## [Data shown]
* * * * * * *
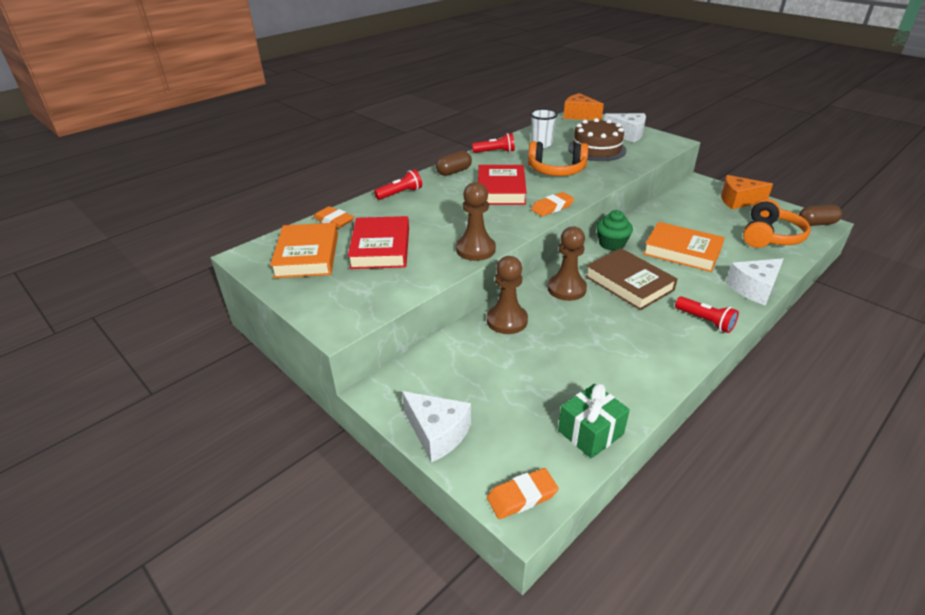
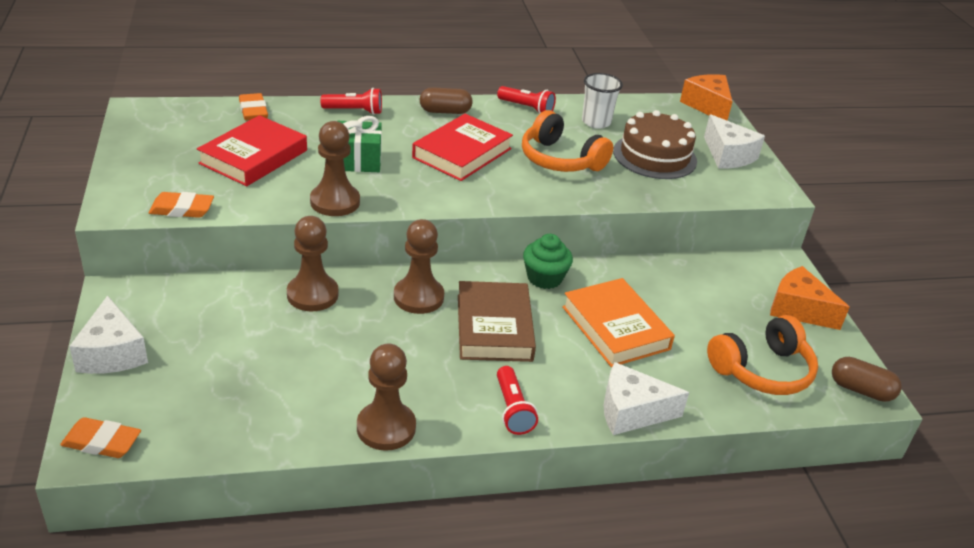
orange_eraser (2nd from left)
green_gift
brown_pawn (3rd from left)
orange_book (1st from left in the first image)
* * * * * * *
## [Requirement]
Scan the material above and copy every line that holds the string "from".

## [Output of the task]
orange_eraser (2nd from left)
brown_pawn (3rd from left)
orange_book (1st from left in the first image)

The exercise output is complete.